» **EXERCISE**
After locating the line that contains "IC1 pin VOUT: VRAW -> VS" in the records below, write out exactly that line and each line after it through the one that contains "IC1 pin VIN: VRAW -> none", and nothing else.

RECORDS FOR THIS EXERCISE section start

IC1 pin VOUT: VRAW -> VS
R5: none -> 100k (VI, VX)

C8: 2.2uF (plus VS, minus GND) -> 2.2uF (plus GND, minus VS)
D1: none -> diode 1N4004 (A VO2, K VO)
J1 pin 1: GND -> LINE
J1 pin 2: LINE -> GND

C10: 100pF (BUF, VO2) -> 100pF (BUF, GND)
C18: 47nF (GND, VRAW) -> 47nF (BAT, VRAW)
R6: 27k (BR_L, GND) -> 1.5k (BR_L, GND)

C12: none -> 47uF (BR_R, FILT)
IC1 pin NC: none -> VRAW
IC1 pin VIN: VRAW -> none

RECORDS FOR THIS EXERCISE section end
RECORDS FOR THIS EXERCISE section start

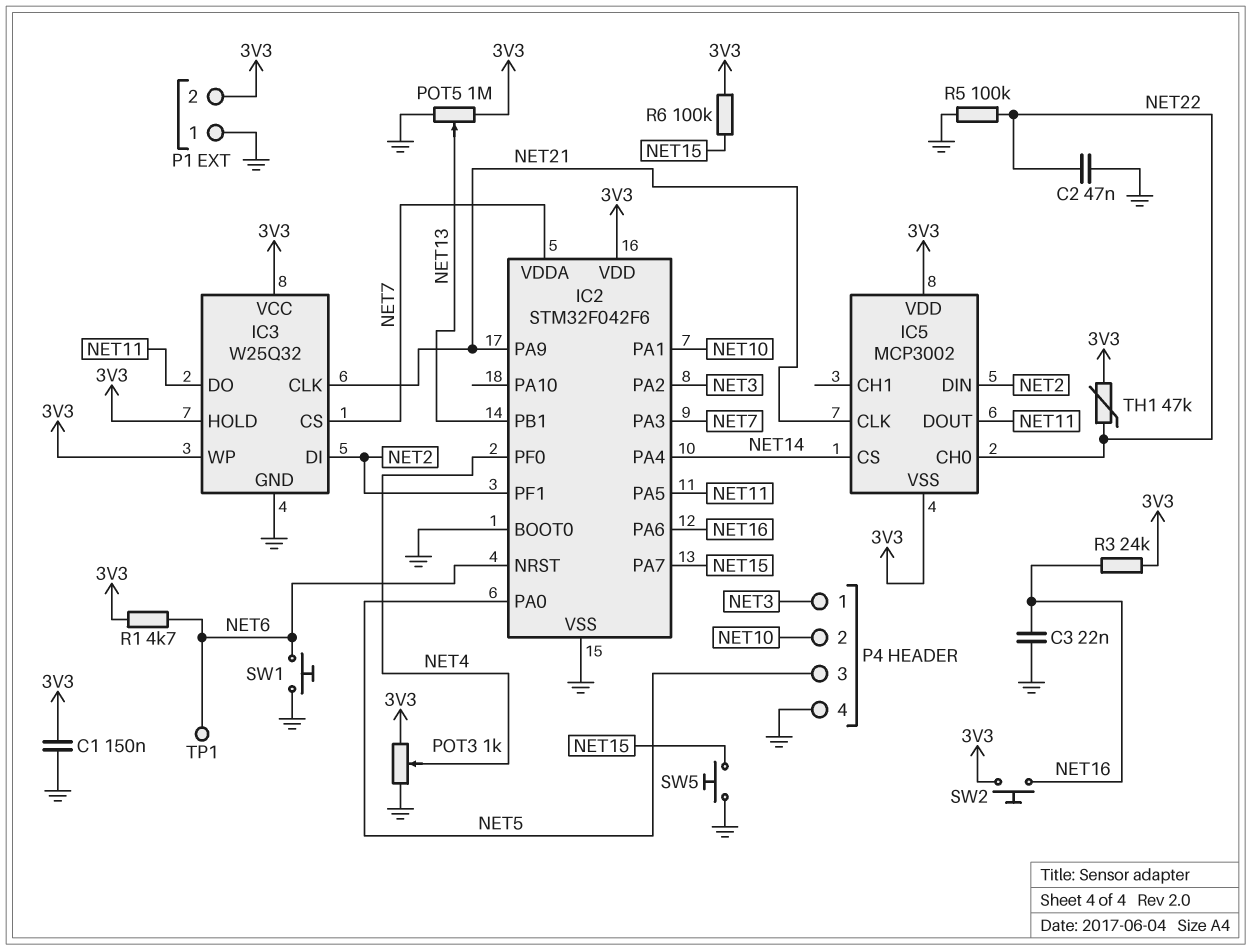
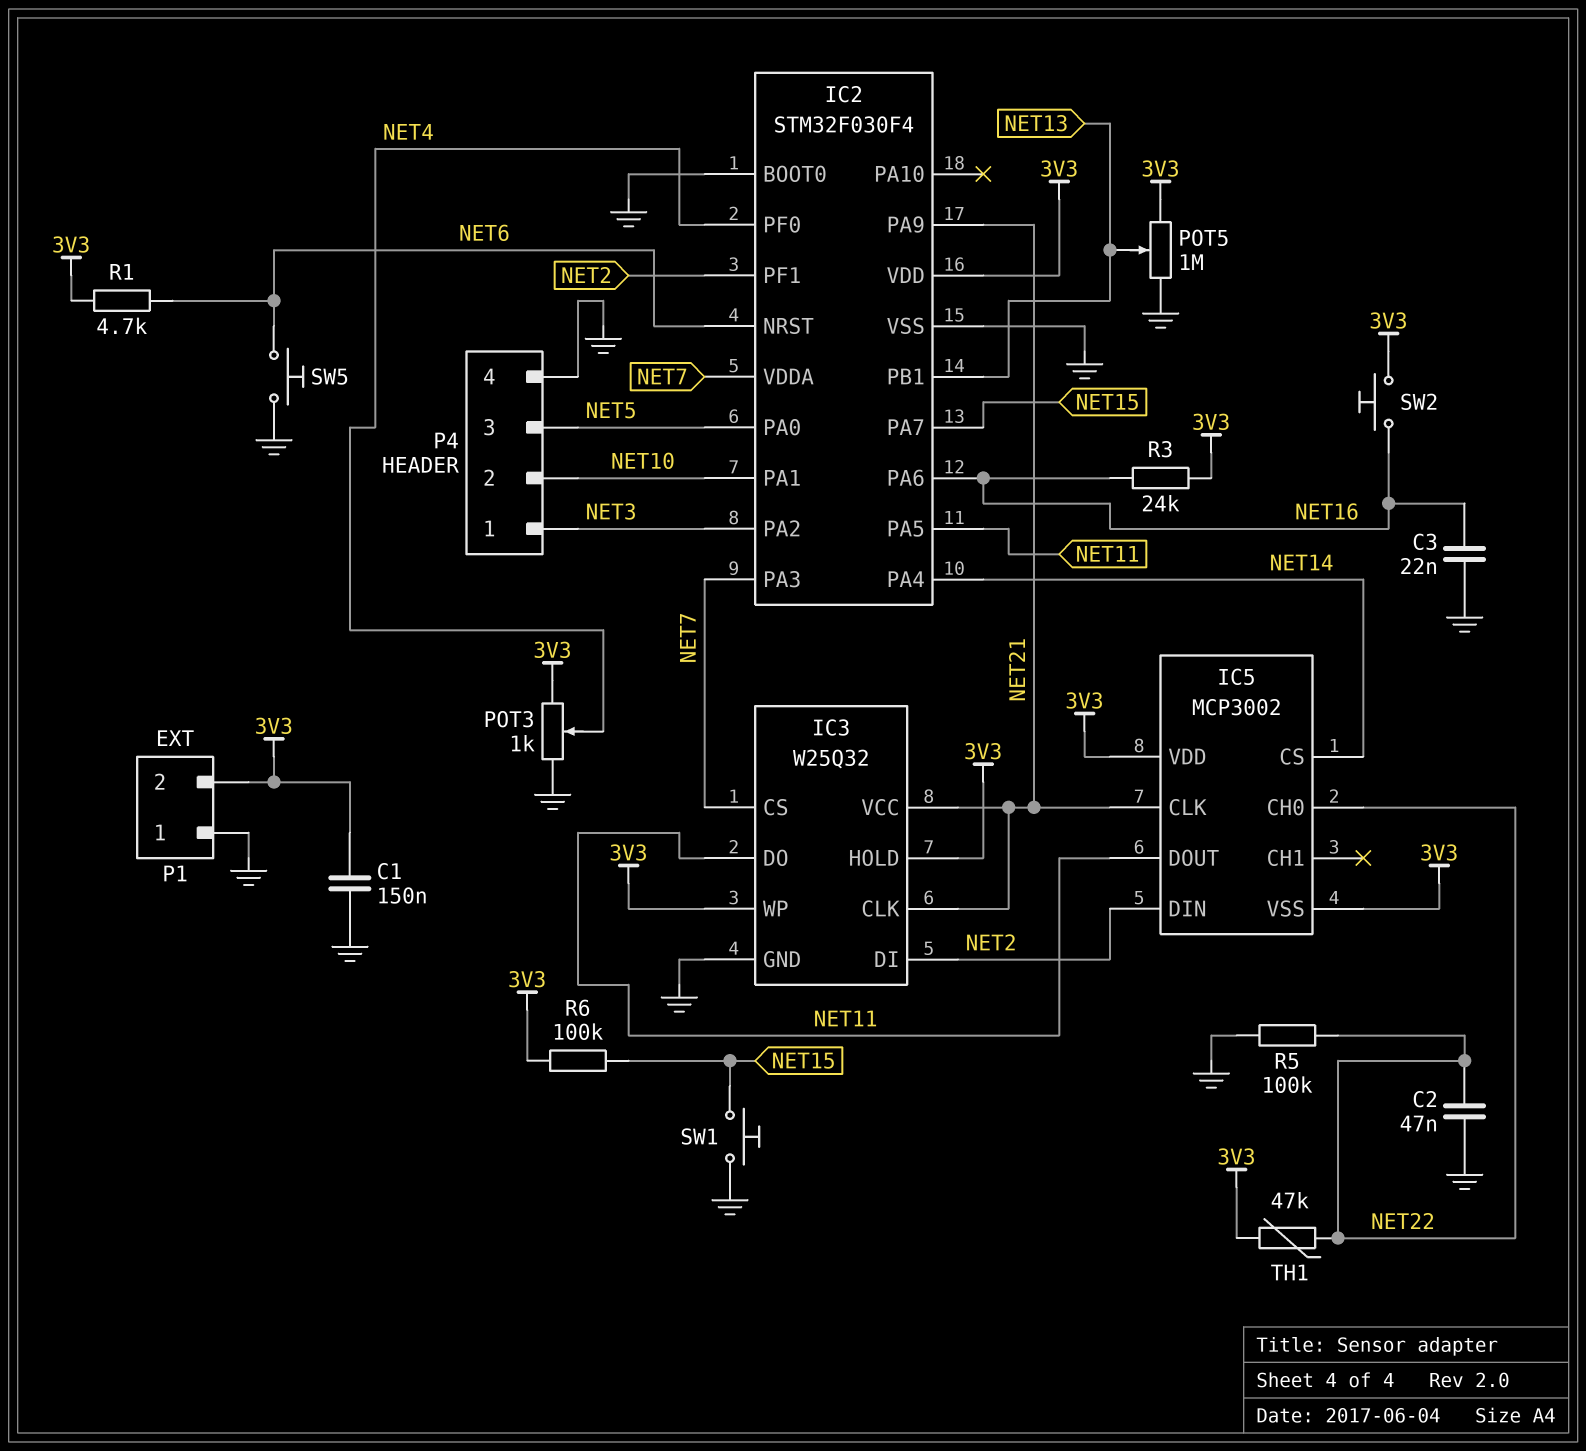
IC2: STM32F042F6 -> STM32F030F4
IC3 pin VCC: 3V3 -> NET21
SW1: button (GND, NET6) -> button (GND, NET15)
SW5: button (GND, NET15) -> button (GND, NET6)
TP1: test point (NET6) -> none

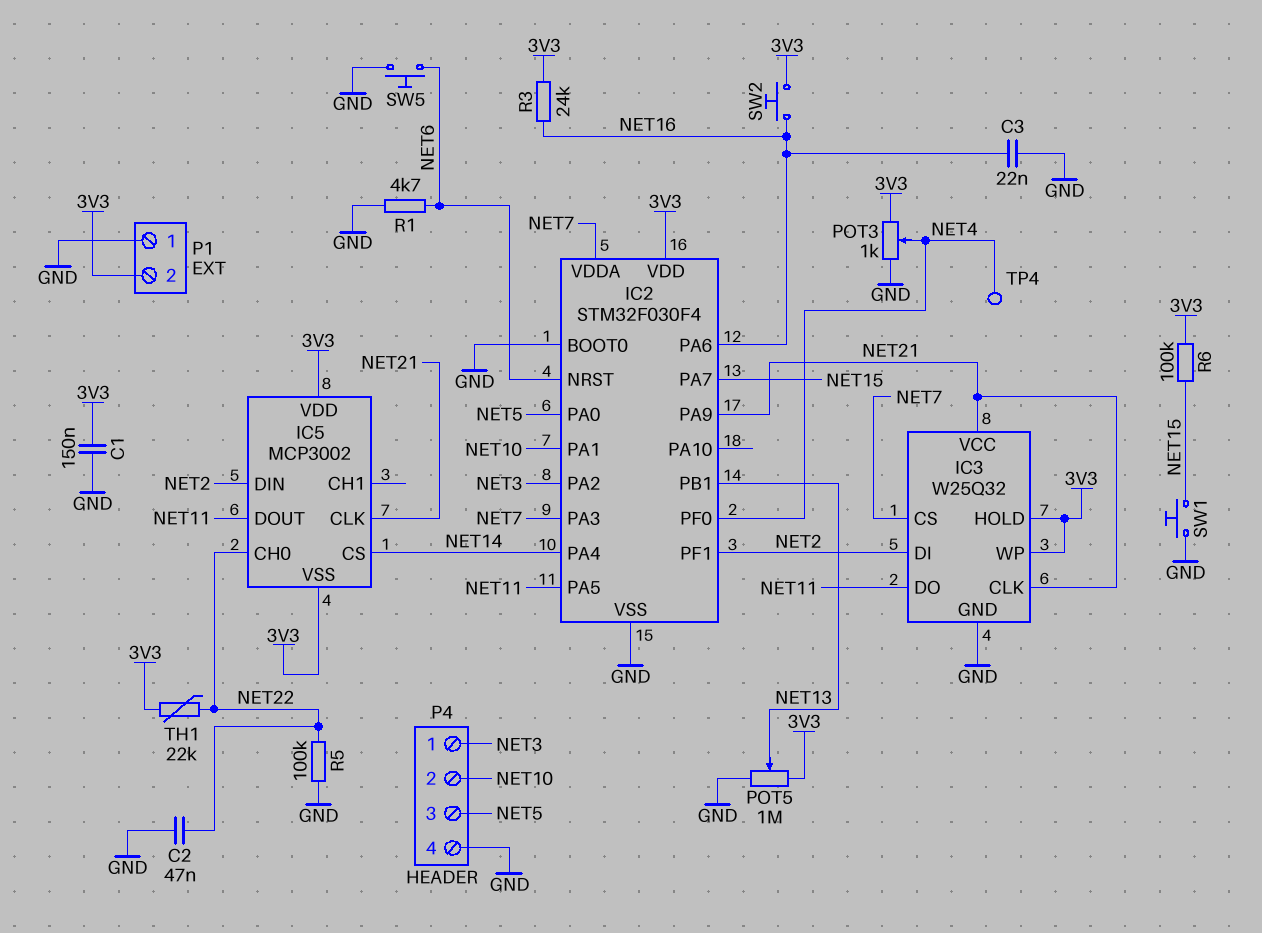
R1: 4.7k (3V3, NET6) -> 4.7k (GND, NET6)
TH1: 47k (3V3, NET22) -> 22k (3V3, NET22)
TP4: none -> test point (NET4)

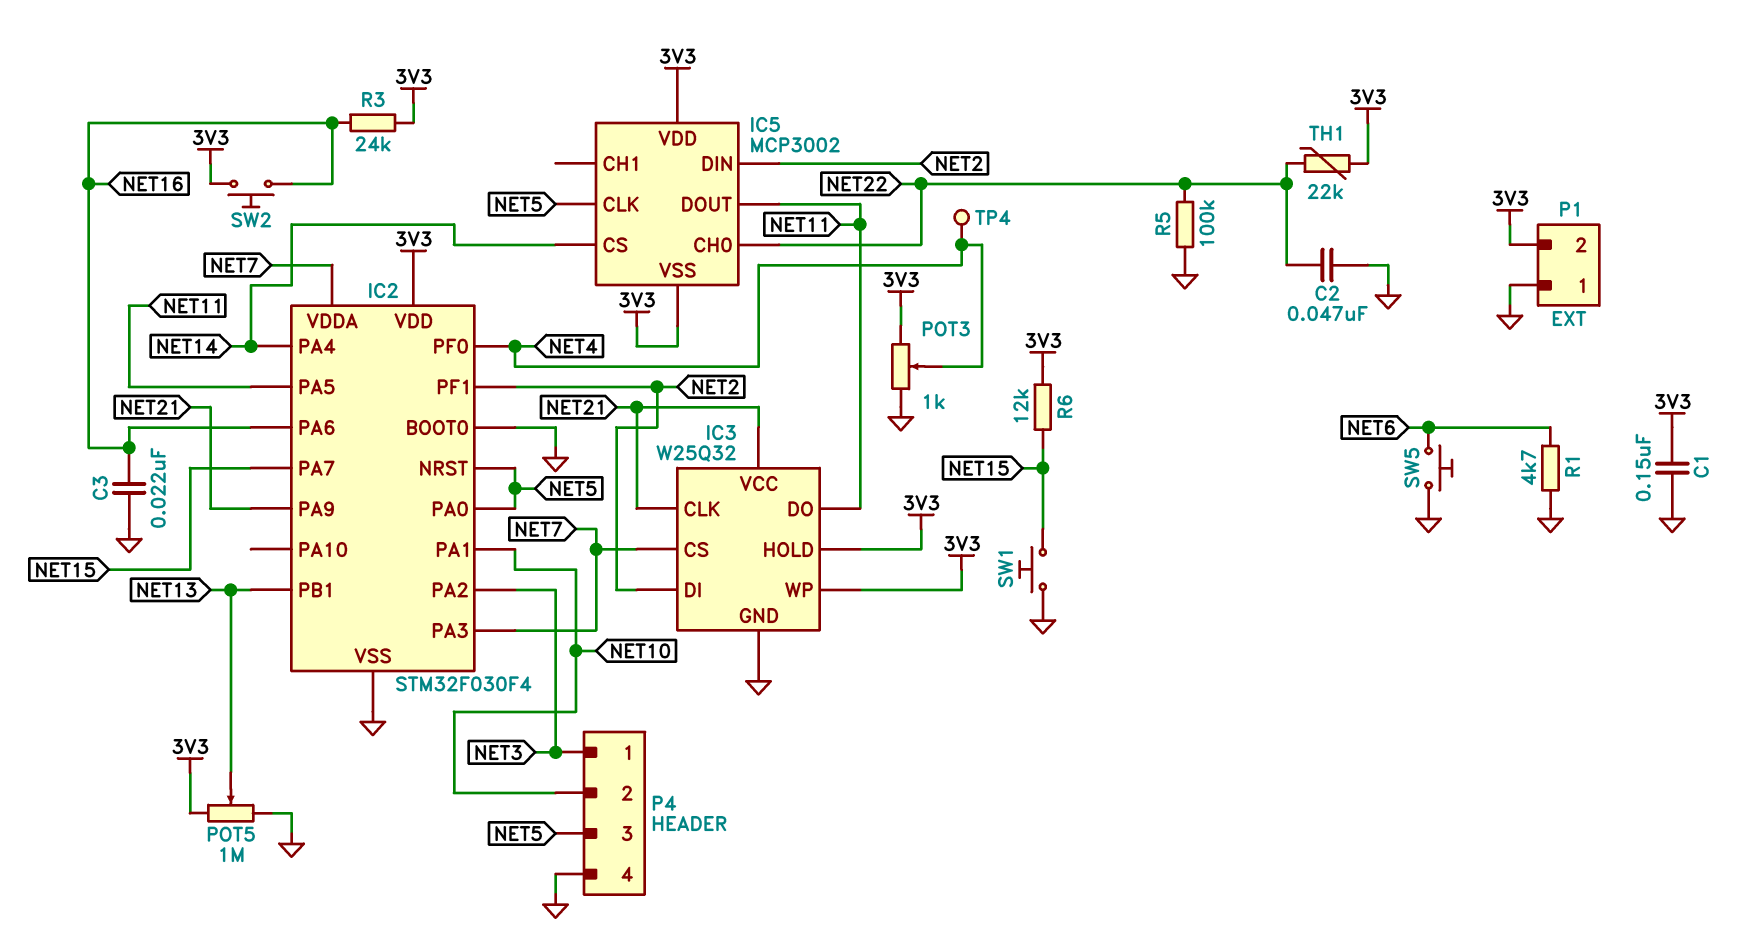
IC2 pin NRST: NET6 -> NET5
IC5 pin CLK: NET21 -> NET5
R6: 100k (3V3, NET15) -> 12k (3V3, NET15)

RECORDS FOR THIS EXERCISE section end

» **RESULT FOR THIS EXERCISE**
IC1 pin VOUT: VRAW -> VS
R5: none -> 100k (VI, VX)

C8: 2.2uF (plus VS, minus GND) -> 2.2uF (plus GND, minus VS)
D1: none -> diode 1N4004 (A VO2, K VO)
J1 pin 1: GND -> LINE
J1 pin 2: LINE -> GND

C10: 100pF (BUF, VO2) -> 100pF (BUF, GND)
C18: 47nF (GND, VRAW) -> 47nF (BAT, VRAW)
R6: 27k (BR_L, GND) -> 1.5k (BR_L, GND)

C12: none -> 47uF (BR_R, FILT)
IC1 pin NC: none -> VRAW
IC1 pin VIN: VRAW -> none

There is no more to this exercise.